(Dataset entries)
------------------------

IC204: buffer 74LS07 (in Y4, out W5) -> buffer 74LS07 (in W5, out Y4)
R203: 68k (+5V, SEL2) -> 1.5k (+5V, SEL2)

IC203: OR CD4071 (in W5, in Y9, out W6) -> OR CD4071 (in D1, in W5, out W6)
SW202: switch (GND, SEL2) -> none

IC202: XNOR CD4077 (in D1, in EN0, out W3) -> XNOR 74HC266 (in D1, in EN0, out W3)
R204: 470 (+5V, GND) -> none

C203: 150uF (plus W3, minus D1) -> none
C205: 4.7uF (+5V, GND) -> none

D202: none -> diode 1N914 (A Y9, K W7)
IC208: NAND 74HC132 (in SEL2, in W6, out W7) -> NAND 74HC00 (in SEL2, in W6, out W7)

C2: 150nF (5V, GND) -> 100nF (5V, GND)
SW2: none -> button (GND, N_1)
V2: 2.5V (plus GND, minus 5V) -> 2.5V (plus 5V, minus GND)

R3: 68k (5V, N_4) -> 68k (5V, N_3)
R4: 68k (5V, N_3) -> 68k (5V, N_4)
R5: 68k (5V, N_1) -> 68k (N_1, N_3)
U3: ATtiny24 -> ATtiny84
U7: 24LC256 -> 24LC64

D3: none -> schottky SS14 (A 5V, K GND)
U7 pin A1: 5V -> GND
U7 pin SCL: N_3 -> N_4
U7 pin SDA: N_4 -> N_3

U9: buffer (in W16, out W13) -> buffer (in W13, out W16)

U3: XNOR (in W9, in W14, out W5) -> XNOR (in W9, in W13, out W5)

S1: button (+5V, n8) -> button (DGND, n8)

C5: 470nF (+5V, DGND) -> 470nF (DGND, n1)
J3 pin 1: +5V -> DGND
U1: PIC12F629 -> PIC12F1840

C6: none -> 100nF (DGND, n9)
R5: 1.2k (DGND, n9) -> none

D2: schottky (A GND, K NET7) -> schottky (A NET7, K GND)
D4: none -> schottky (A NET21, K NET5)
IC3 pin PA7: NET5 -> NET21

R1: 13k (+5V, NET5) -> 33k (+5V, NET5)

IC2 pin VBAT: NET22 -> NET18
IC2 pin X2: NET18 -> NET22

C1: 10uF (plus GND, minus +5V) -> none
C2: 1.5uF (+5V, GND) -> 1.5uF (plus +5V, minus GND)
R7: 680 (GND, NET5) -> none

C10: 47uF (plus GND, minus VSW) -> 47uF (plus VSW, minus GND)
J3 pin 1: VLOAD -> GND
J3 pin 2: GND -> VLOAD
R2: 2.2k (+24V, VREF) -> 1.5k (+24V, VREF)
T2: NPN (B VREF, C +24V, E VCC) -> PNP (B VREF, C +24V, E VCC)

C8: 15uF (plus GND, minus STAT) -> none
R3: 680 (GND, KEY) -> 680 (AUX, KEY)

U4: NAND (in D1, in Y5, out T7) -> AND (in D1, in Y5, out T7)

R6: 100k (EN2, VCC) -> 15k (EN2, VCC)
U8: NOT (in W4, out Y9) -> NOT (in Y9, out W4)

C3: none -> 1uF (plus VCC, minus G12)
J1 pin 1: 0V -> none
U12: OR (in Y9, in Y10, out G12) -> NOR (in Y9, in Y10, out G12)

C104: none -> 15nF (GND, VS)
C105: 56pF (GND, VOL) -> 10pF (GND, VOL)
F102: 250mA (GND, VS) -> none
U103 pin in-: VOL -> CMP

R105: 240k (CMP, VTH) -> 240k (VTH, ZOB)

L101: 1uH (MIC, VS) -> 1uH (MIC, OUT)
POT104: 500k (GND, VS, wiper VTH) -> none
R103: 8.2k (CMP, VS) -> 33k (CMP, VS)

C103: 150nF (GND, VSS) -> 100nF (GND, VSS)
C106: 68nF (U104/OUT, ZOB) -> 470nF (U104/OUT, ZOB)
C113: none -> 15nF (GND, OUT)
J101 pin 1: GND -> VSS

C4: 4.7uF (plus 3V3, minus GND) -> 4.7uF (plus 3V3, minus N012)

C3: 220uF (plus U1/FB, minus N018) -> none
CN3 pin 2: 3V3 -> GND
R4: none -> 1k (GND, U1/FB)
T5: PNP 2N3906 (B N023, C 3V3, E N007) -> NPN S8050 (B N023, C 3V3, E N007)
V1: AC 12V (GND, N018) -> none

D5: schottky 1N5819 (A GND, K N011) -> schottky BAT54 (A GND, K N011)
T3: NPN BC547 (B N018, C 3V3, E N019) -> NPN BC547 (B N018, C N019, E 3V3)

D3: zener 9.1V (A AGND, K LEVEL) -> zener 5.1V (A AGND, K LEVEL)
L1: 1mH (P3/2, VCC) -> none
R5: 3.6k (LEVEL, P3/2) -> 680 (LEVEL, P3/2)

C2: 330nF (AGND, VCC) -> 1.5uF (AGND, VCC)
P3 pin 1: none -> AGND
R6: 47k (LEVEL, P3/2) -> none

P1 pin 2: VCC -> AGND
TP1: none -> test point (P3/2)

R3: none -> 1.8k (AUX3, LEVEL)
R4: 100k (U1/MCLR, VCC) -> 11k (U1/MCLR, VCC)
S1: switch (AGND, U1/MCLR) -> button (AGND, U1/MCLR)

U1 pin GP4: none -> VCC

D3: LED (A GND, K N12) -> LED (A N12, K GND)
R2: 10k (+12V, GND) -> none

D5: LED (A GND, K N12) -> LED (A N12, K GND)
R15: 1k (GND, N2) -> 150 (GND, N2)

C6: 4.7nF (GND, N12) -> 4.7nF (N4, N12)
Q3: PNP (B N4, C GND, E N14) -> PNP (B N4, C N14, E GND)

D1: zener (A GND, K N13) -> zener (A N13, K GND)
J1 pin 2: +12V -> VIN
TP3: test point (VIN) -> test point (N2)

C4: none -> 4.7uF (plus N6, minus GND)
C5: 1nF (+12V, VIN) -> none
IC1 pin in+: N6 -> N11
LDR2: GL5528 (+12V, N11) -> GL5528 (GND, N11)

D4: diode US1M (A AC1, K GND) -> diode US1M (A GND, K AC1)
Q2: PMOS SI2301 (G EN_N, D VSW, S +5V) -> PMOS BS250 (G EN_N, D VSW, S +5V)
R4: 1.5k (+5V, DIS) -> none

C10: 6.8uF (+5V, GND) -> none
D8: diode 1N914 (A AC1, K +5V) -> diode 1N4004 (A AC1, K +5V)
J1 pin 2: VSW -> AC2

------------------------

# INSTRUCTIONS FOR THE TASK
The response should be an exact copy of every line above.

# RESPONSE TO THE TASK
IC204: buffer 74LS07 (in Y4, out W5) -> buffer 74LS07 (in W5, out Y4)
R203: 68k (+5V, SEL2) -> 1.5k (+5V, SEL2)

IC203: OR CD4071 (in W5, in Y9, out W6) -> OR CD4071 (in D1, in W5, out W6)
SW202: switch (GND, SEL2) -> none

IC202: XNOR CD4077 (in D1, in EN0, out W3) -> XNOR 74HC266 (in D1, in EN0, out W3)
R204: 470 (+5V, GND) -> none

C203: 150uF (plus W3, minus D1) -> none
C205: 4.7uF (+5V, GND) -> none

D202: none -> diode 1N914 (A Y9, K W7)
IC208: NAND 74HC132 (in SEL2, in W6, out W7) -> NAND 74HC00 (in SEL2, in W6, out W7)

C2: 150nF (5V, GND) -> 100nF (5V, GND)
SW2: none -> button (GND, N_1)
V2: 2.5V (plus GND, minus 5V) -> 2.5V (plus 5V, minus GND)

R3: 68k (5V, N_4) -> 68k (5V, N_3)
R4: 68k (5V, N_3) -> 68k (5V, N_4)
R5: 68k (5V, N_1) -> 68k (N_1, N_3)
U3: ATtiny24 -> ATtiny84
U7: 24LC256 -> 24LC64

D3: none -> schottky SS14 (A 5V, K GND)
U7 pin A1: 5V -> GND
U7 pin SCL: N_3 -> N_4
U7 pin SDA: N_4 -> N_3

U9: buffer (in W16, out W13) -> buffer (in W13, out W16)

U3: XNOR (in W9, in W14, out W5) -> XNOR (in W9, in W13, out W5)

S1: button (+5V, n8) -> button (DGND, n8)

C5: 470nF (+5V, DGND) -> 470nF (DGND, n1)
J3 pin 1: +5V -> DGND
U1: PIC12F629 -> PIC12F1840

C6: none -> 100nF (DGND, n9)
R5: 1.2k (DGND, n9) -> none

D2: schottky (A GND, K NET7) -> schottky (A NET7, K GND)
D4: none -> schottky (A NET21, K NET5)
IC3 pin PA7: NET5 -> NET21

R1: 13k (+5V, NET5) -> 33k (+5V, NET5)

IC2 pin VBAT: NET22 -> NET18
IC2 pin X2: NET18 -> NET22

C1: 10uF (plus GND, minus +5V) -> none
C2: 1.5uF (+5V, GND) -> 1.5uF (plus +5V, minus GND)
R7: 680 (GND, NET5) -> none

C10: 47uF (plus GND, minus VSW) -> 47uF (plus VSW, minus GND)
J3 pin 1: VLOAD -> GND
J3 pin 2: GND -> VLOAD
R2: 2.2k (+24V, VREF) -> 1.5k (+24V, VREF)
T2: NPN (B VREF, C +24V, E VCC) -> PNP (B VREF, C +24V, E VCC)

C8: 15uF (plus GND, minus STAT) -> none
R3: 680 (GND, KEY) -> 680 (AUX, KEY)

U4: NAND (in D1, in Y5, out T7) -> AND (in D1, in Y5, out T7)

R6: 100k (EN2, VCC) -> 15k (EN2, VCC)
U8: NOT (in W4, out Y9) -> NOT (in Y9, out W4)

C3: none -> 1uF (plus VCC, minus G12)
J1 pin 1: 0V -> none
U12: OR (in Y9, in Y10, out G12) -> NOR (in Y9, in Y10, out G12)

C104: none -> 15nF (GND, VS)
C105: 56pF (GND, VOL) -> 10pF (GND, VOL)
F102: 250mA (GND, VS) -> none
U103 pin in-: VOL -> CMP

R105: 240k (CMP, VTH) -> 240k (VTH, ZOB)

L101: 1uH (MIC, VS) -> 1uH (MIC, OUT)
POT104: 500k (GND, VS, wiper VTH) -> none
R103: 8.2k (CMP, VS) -> 33k (CMP, VS)

C103: 150nF (GND, VSS) -> 100nF (GND, VSS)
C106: 68nF (U104/OUT, ZOB) -> 470nF (U104/OUT, ZOB)
C113: none -> 15nF (GND, OUT)
J101 pin 1: GND -> VSS

C4: 4.7uF (plus 3V3, minus GND) -> 4.7uF (plus 3V3, minus N012)

C3: 220uF (plus U1/FB, minus N018) -> none
CN3 pin 2: 3V3 -> GND
R4: none -> 1k (GND, U1/FB)
T5: PNP 2N3906 (B N023, C 3V3, E N007) -> NPN S8050 (B N023, C 3V3, E N007)
V1: AC 12V (GND, N018) -> none

D5: schottky 1N5819 (A GND, K N011) -> schottky BAT54 (A GND, K N011)
T3: NPN BC547 (B N018, C 3V3, E N019) -> NPN BC547 (B N018, C N019, E 3V3)

D3: zener 9.1V (A AGND, K LEVEL) -> zener 5.1V (A AGND, K LEVEL)
L1: 1mH (P3/2, VCC) -> none
R5: 3.6k (LEVEL, P3/2) -> 680 (LEVEL, P3/2)

C2: 330nF (AGND, VCC) -> 1.5uF (AGND, VCC)
P3 pin 1: none -> AGND
R6: 47k (LEVEL, P3/2) -> none

P1 pin 2: VCC -> AGND
TP1: none -> test point (P3/2)

R3: none -> 1.8k (AUX3, LEVEL)
R4: 100k (U1/MCLR, VCC) -> 11k (U1/MCLR, VCC)
S1: switch (AGND, U1/MCLR) -> button (AGND, U1/MCLR)

U1 pin GP4: none -> VCC

D3: LED (A GND, K N12) -> LED (A N12, K GND)
R2: 10k (+12V, GND) -> none

D5: LED (A GND, K N12) -> LED (A N12, K GND)
R15: 1k (GND, N2) -> 150 (GND, N2)

C6: 4.7nF (GND, N12) -> 4.7nF (N4, N12)
Q3: PNP (B N4, C GND, E N14) -> PNP (B N4, C N14, E GND)

D1: zener (A GND, K N13) -> zener (A N13, K GND)
J1 pin 2: +12V -> VIN
TP3: test point (VIN) -> test point (N2)

C4: none -> 4.7uF (plus N6, minus GND)
C5: 1nF (+12V, VIN) -> none
IC1 pin in+: N6 -> N11
LDR2: GL5528 (+12V, N11) -> GL5528 (GND, N11)

D4: diode US1M (A AC1, K GND) -> diode US1M (A GND, K AC1)
Q2: PMOS SI2301 (G EN_N, D VSW, S +5V) -> PMOS BS250 (G EN_N, D VSW, S +5V)
R4: 1.5k (+5V, DIS) -> none

C10: 6.8uF (+5V, GND) -> none
D8: diode 1N914 (A AC1, K +5V) -> diode 1N4004 (A AC1, K +5V)
J1 pin 2: VSW -> AC2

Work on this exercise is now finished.